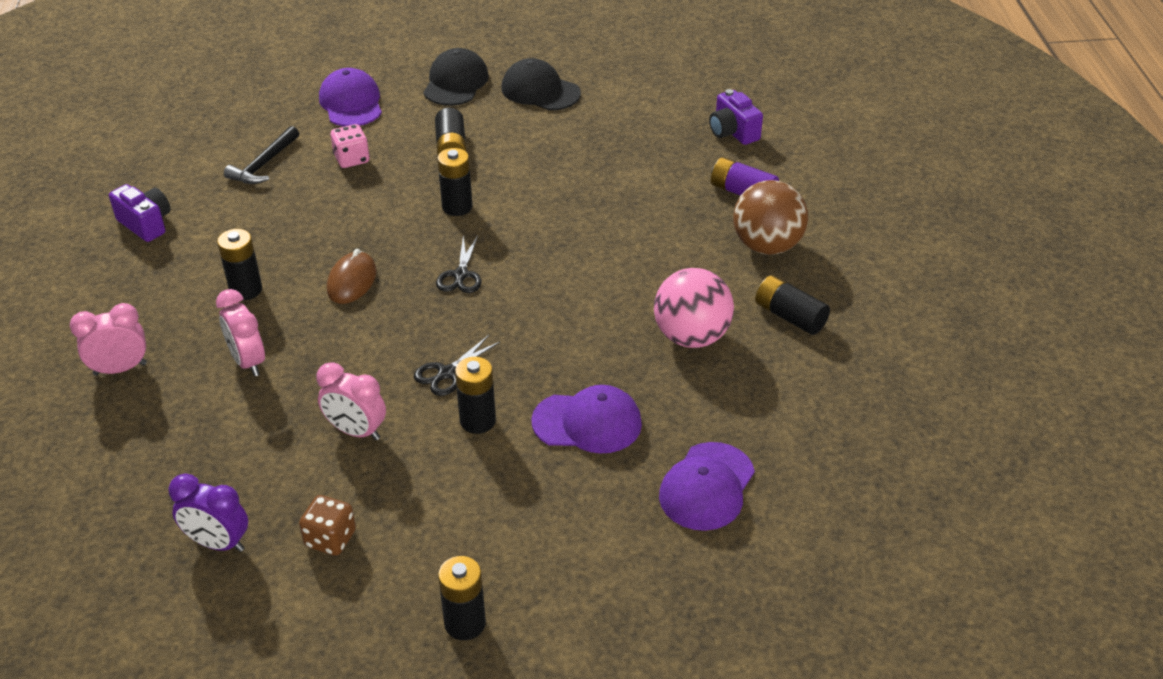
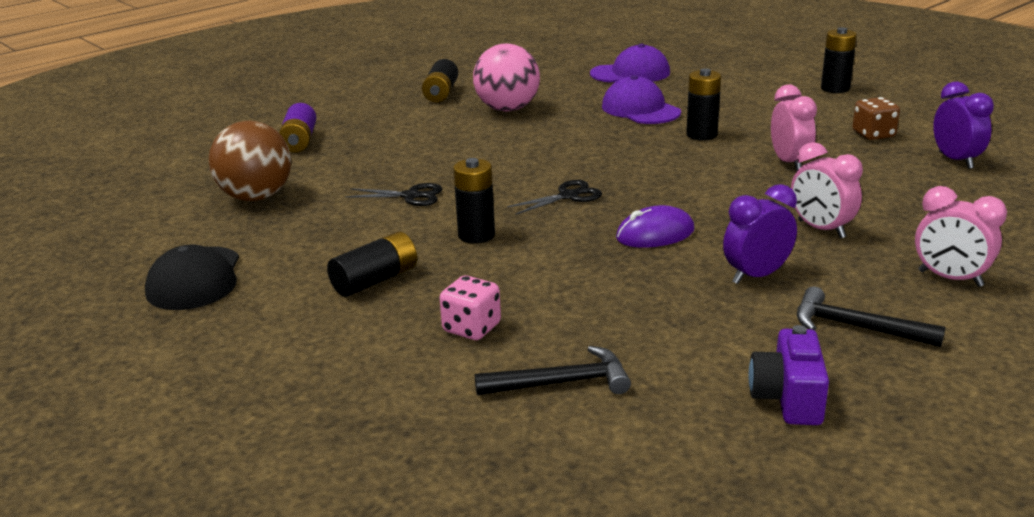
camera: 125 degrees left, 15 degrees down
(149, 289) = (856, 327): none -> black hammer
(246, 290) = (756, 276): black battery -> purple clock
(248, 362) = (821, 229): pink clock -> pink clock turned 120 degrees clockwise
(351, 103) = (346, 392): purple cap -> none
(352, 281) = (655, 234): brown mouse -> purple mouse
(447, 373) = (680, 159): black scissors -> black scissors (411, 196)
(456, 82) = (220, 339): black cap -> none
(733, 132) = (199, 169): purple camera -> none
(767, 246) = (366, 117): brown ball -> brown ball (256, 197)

────────

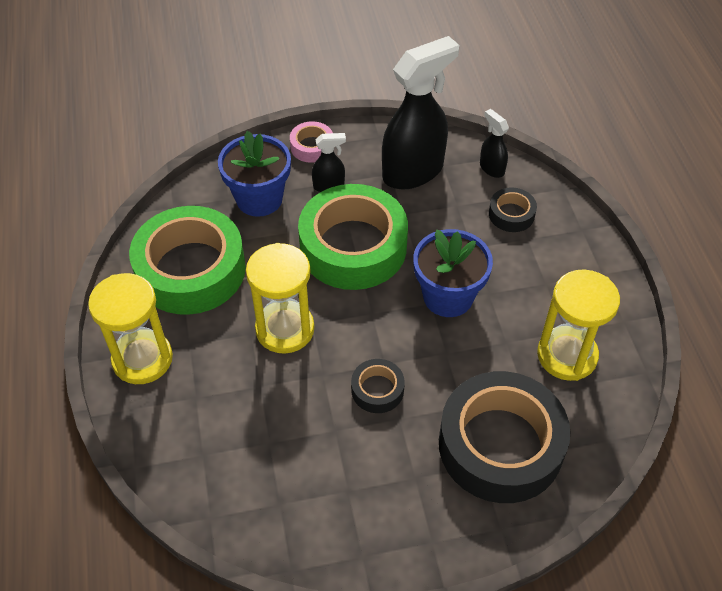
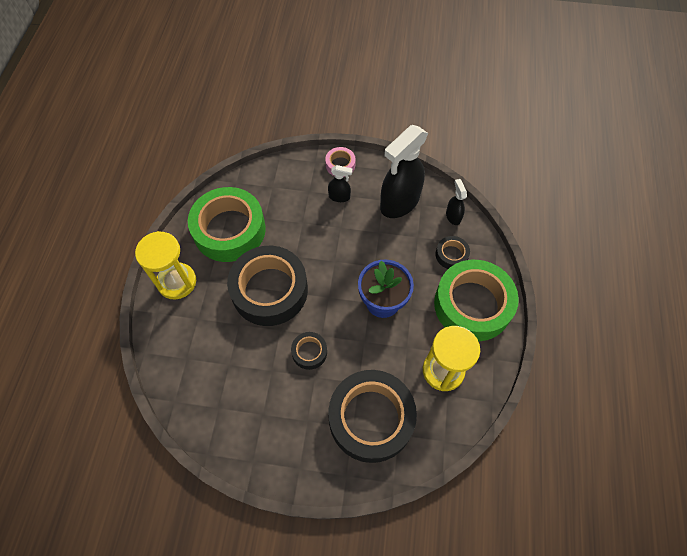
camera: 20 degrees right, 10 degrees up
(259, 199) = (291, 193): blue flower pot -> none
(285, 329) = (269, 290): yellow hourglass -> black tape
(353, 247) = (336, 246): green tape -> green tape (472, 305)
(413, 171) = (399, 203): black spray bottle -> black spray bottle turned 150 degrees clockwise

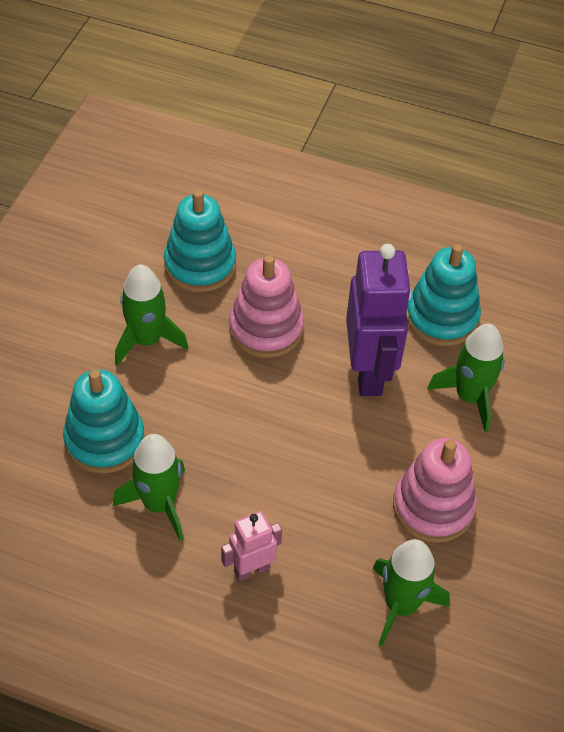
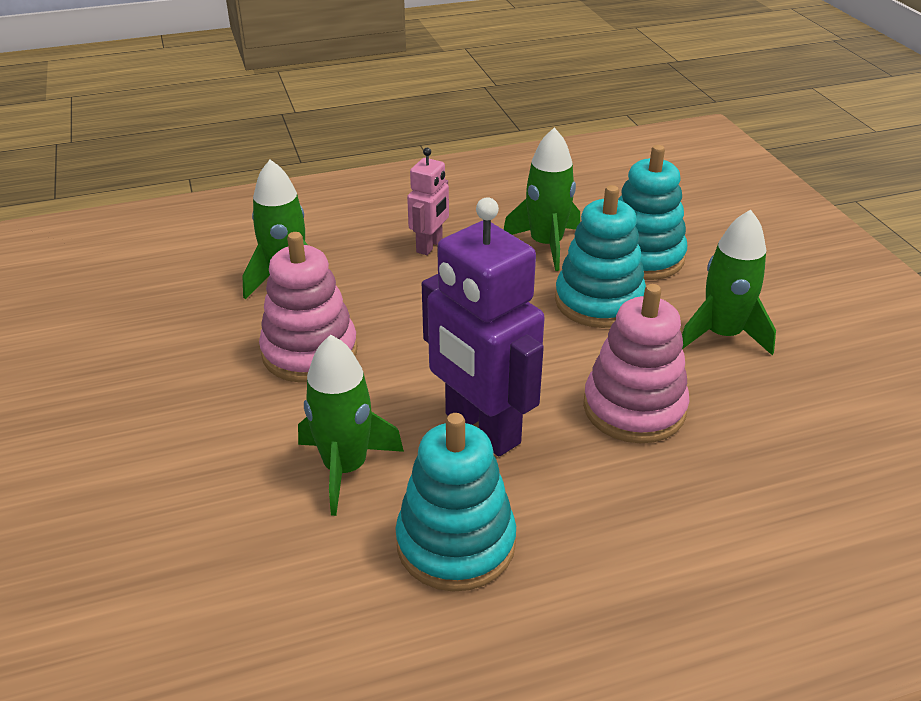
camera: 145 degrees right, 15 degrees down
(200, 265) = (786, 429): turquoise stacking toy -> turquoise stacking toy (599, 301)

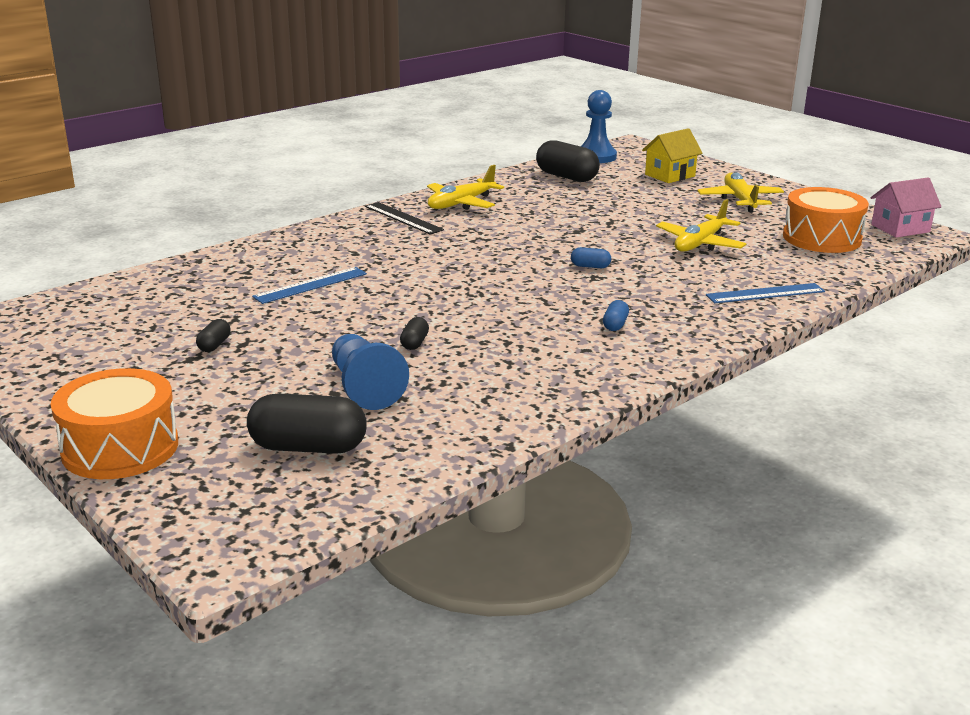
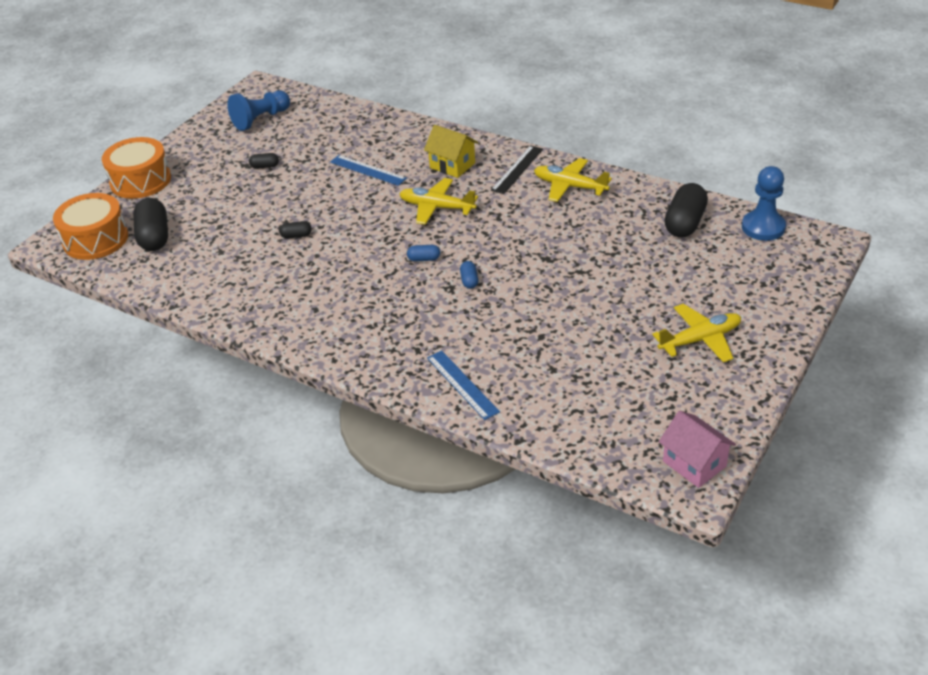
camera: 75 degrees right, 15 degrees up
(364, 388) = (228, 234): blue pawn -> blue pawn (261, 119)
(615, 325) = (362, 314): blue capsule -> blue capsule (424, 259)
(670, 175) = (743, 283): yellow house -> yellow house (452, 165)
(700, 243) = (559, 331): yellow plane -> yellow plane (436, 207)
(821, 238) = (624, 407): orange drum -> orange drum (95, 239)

────────

▸ YOUR TASK
Look above for the line containing "(285, 329) = (269, 290): yellow", then write out every line from there down to the line containing "(821, 238) = (624, 407): orange", that line included, with no pictures.

▸ ANSWER FOR THIS EXERCISE
(285, 329) = (269, 290): yellow hourglass -> black tape
(353, 247) = (336, 246): green tape -> green tape (472, 305)
(413, 171) = (399, 203): black spray bottle -> black spray bottle turned 150 degrees clockwise

camera: 145 degrees right, 15 degrees down
(200, 265) = (786, 429): turquoise stacking toy -> turquoise stacking toy (599, 301)

camera: 75 degrees right, 15 degrees up
(364, 388) = (228, 234): blue pawn -> blue pawn (261, 119)
(615, 325) = (362, 314): blue capsule -> blue capsule (424, 259)
(670, 175) = (743, 283): yellow house -> yellow house (452, 165)
(700, 243) = (559, 331): yellow plane -> yellow plane (436, 207)
(821, 238) = (624, 407): orange drum -> orange drum (95, 239)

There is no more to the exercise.